This exercise requires an exact output of the listing, images omitted.

/---

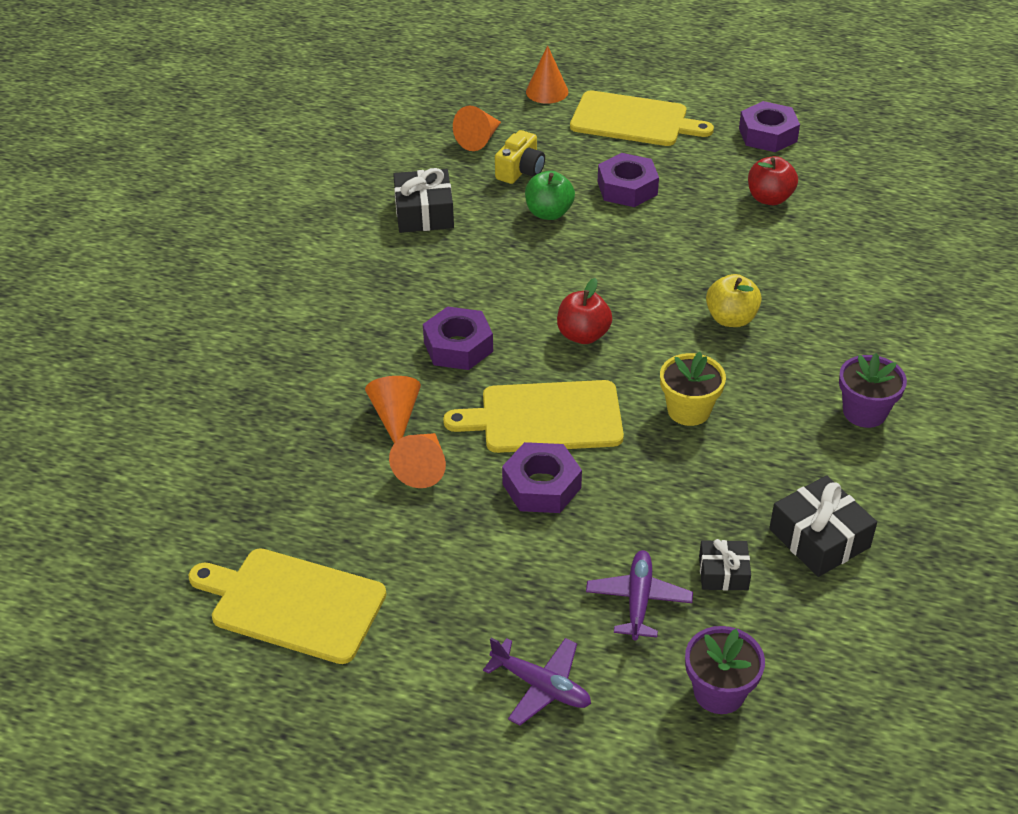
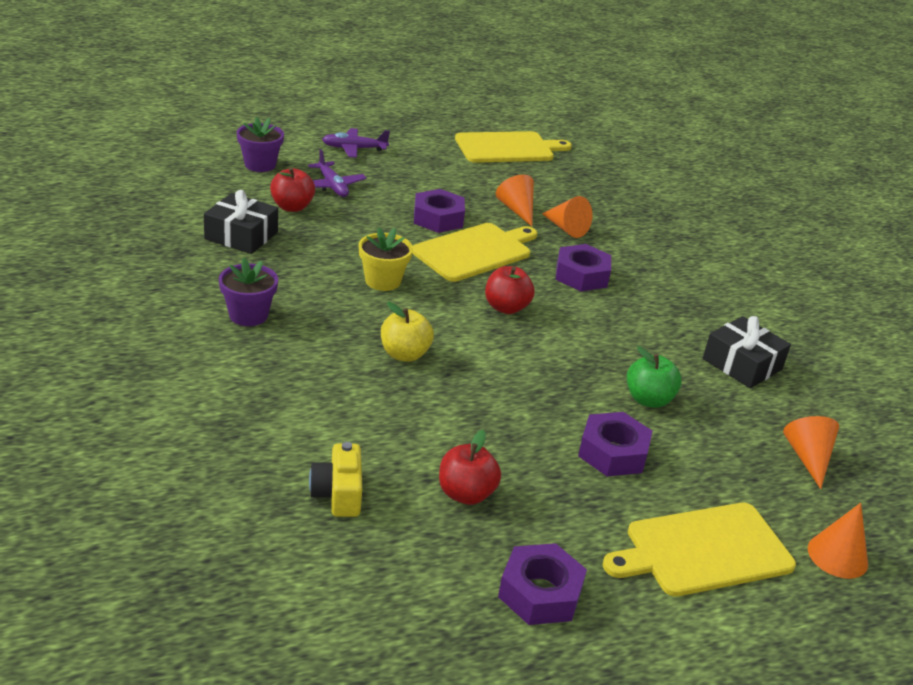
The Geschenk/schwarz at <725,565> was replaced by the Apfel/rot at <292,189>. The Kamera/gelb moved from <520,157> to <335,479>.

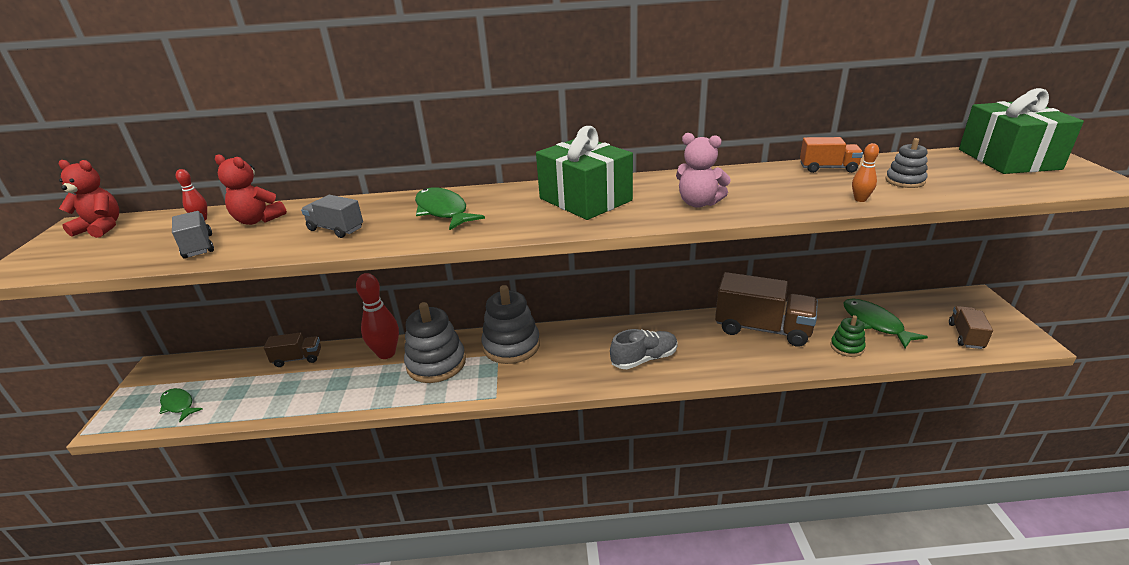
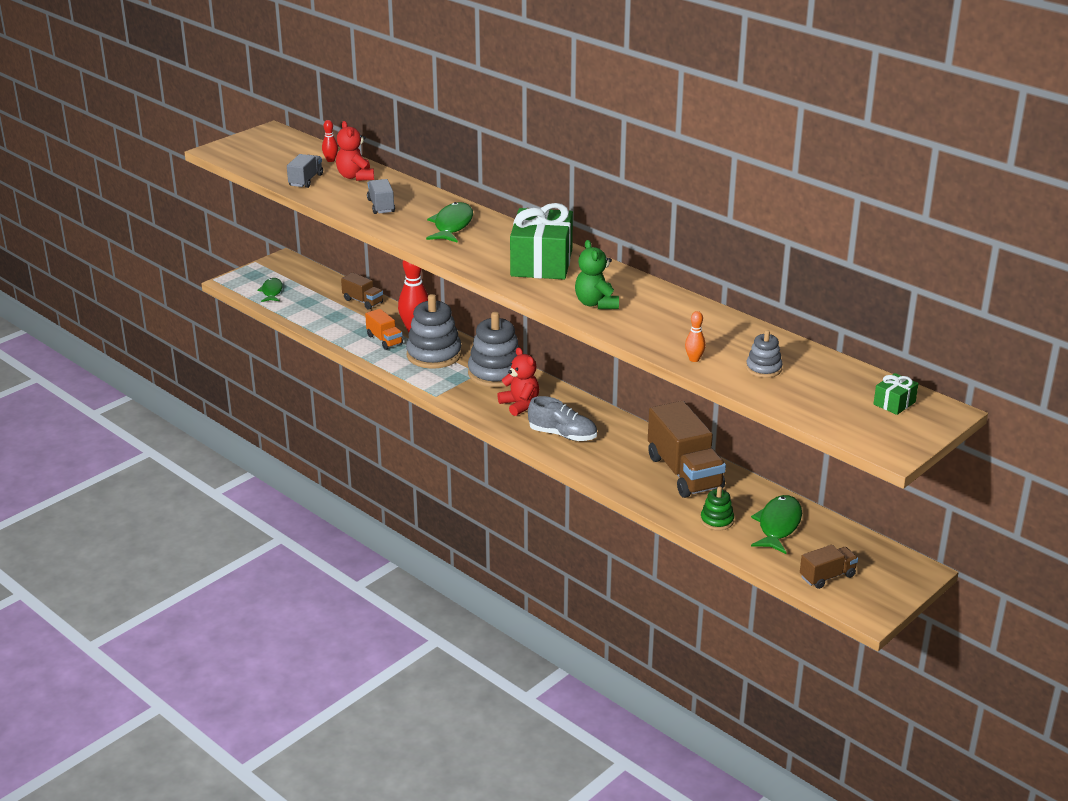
The Lastwagen/orange moved from <831,155> to <384,329>. The Teddybär/rot moved from <89,199> to <518,381>. The Teddybär/rosa at <703,170> became the Teddybär/grün at <597,274>. The Geschenk/grün at <1021,131> changed to 0.44 times the size.

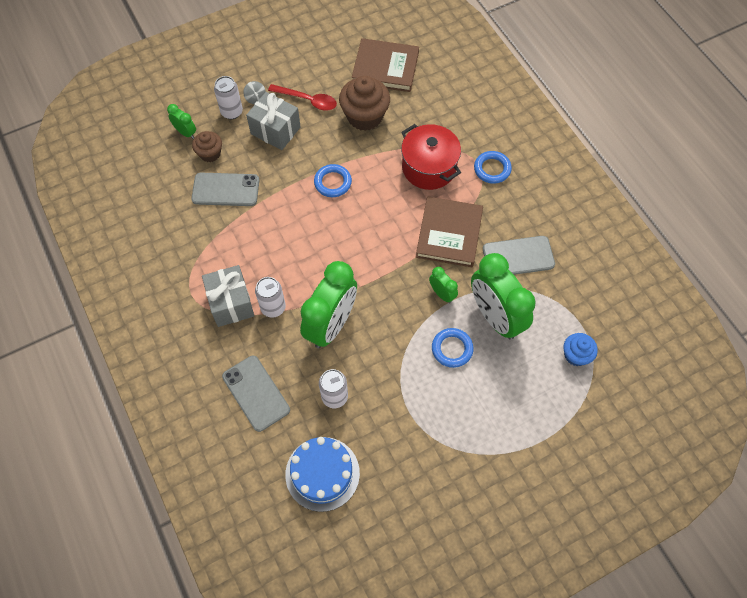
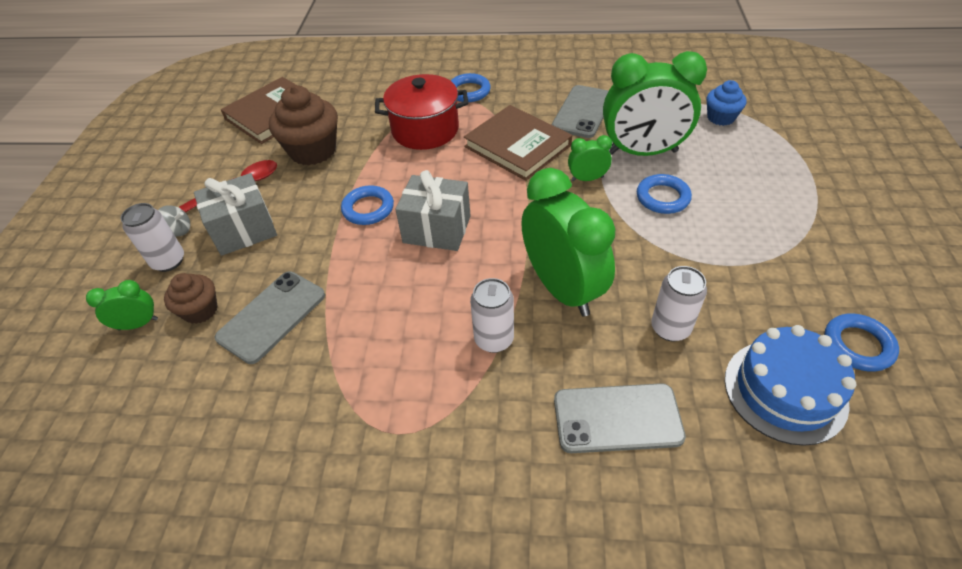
The Geschenk/grau moved from <228,296> to <433,210>. The Ring/blau at <862,342> appeared.

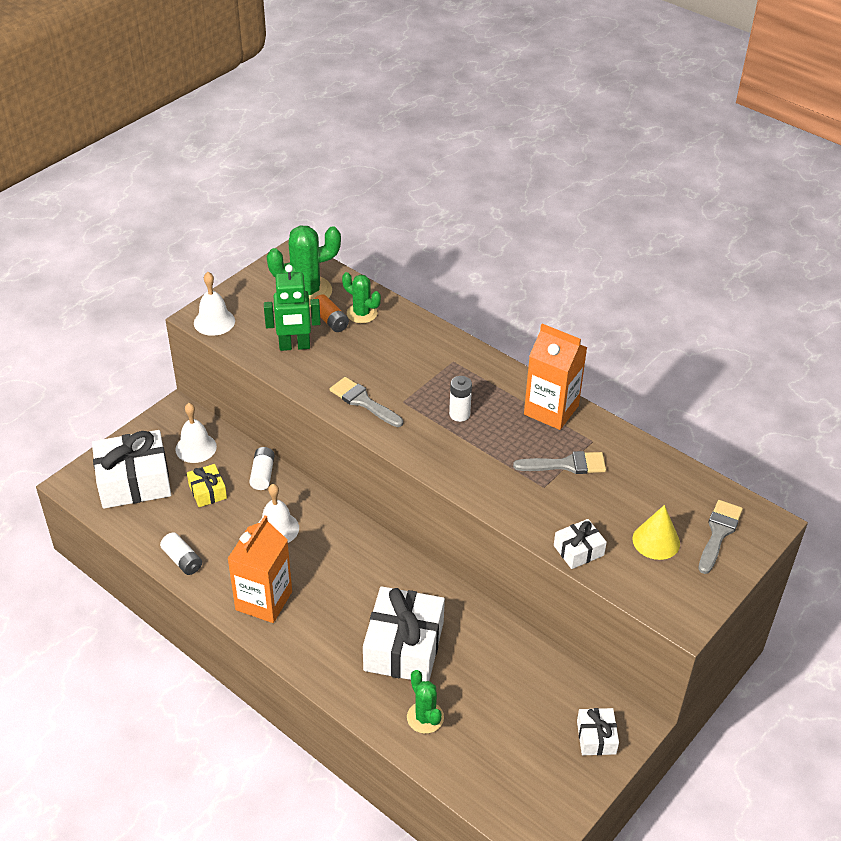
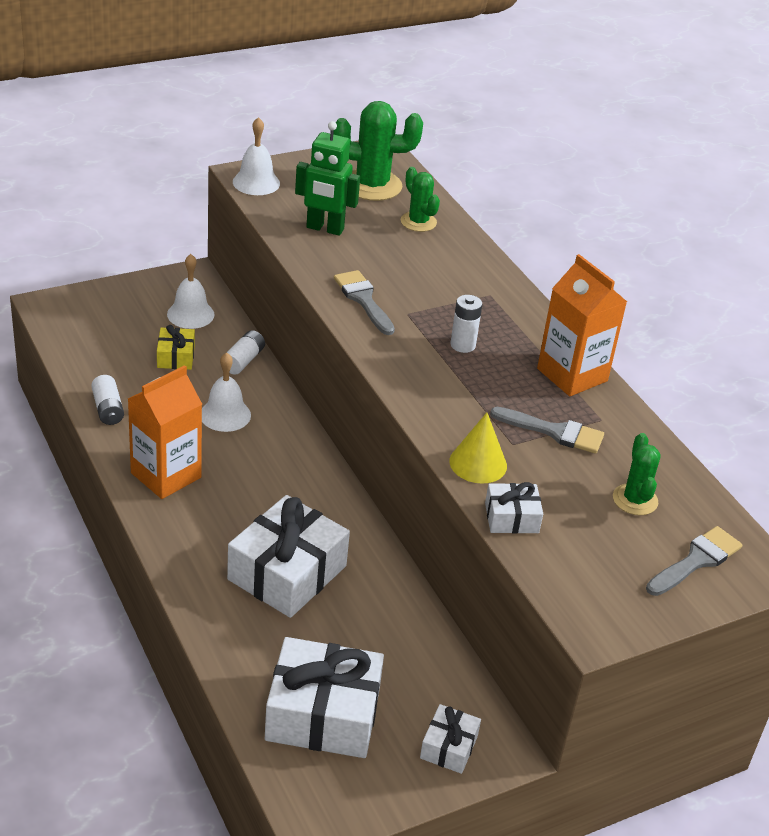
The Geschenk/weiß moved from <131,469> to <324,697>. The Kegel/gelb moved from <656,532> to <478,448>. The Kaktus/grün moved from <425,702> to <637,474>. The Batterie/orange at <331,313> disappeared.

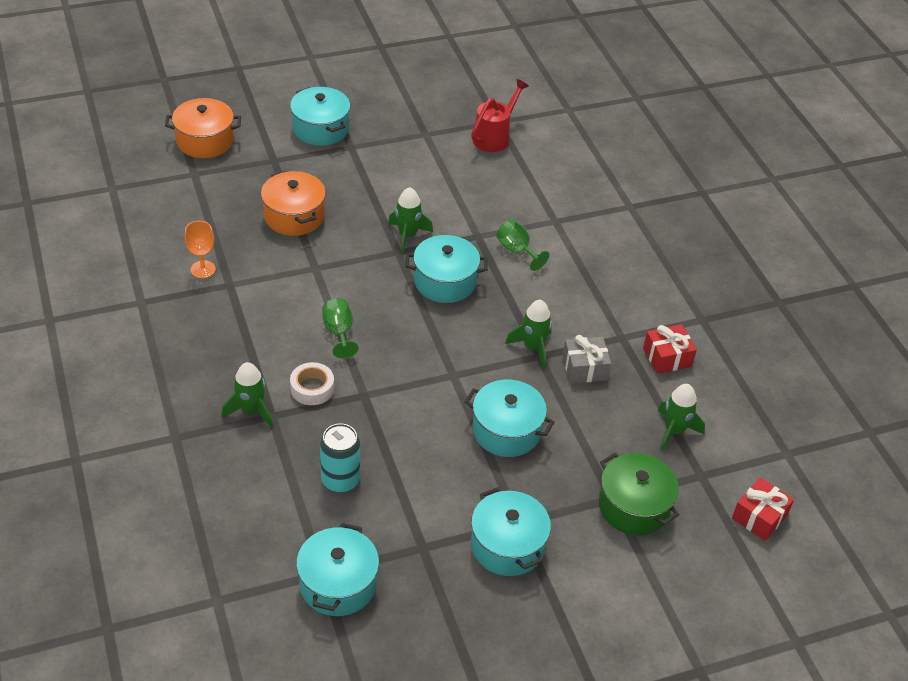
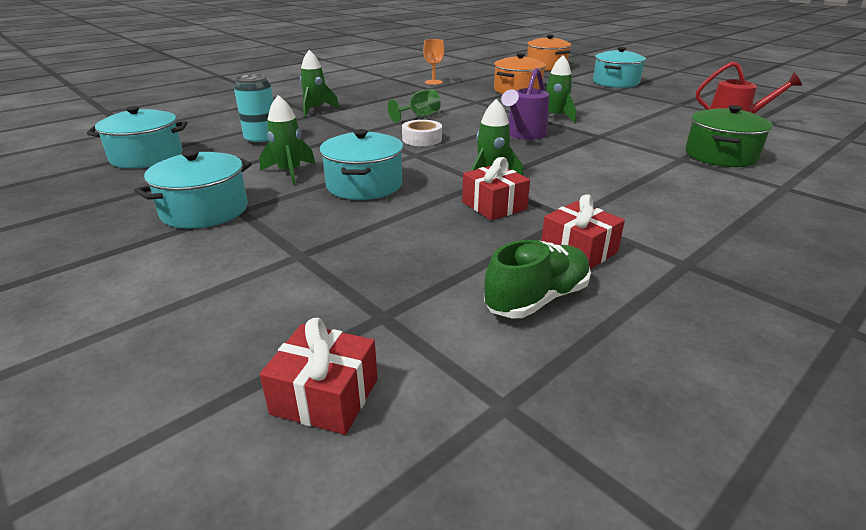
The Rakete/grün moved from <681,417> to <287,140>. The Klebeband/weiß moved from <312,383> to <422,133>. The Geschenk/grau at <586,359> became the Geschenk/rot at <496,188>. The Schuh/grün at <537,279> appeared. The Kochtopf/türkis at <447,269> was replaced by the Gießkanne/lila at <525,104>. The Kochtopf/grün moved from <639,494> to <729,136>. The Kelch/grün at <522,245> disappeared.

\---

* _Reply_:
The Geschenk/schwarz at <725,565> was replaced by the Apfel/rot at <292,189>. The Kamera/gelb moved from <520,157> to <335,479>.

The Lastwagen/orange moved from <831,155> to <384,329>. The Teddybär/rot moved from <89,199> to <518,381>. The Teddybär/rosa at <703,170> became the Teddybär/grün at <597,274>. The Geschenk/grün at <1021,131> changed to 0.44 times the size.

The Geschenk/grau moved from <228,296> to <433,210>. The Ring/blau at <862,342> appeared.

The Geschenk/weiß moved from <131,469> to <324,697>. The Kegel/gelb moved from <656,532> to <478,448>. The Kaktus/grün moved from <425,702> to <637,474>. The Batterie/orange at <331,313> disappeared.

The Rakete/grün moved from <681,417> to <287,140>. The Klebeband/weiß moved from <312,383> to <422,133>. The Geschenk/grau at <586,359> became the Geschenk/rot at <496,188>. The Schuh/grün at <537,279> appeared. The Kochtopf/türkis at <447,269> was replaced by the Gießkanne/lila at <525,104>. The Kochtopf/grün moved from <639,494> to <729,136>. The Kelch/grün at <522,245> disappeared.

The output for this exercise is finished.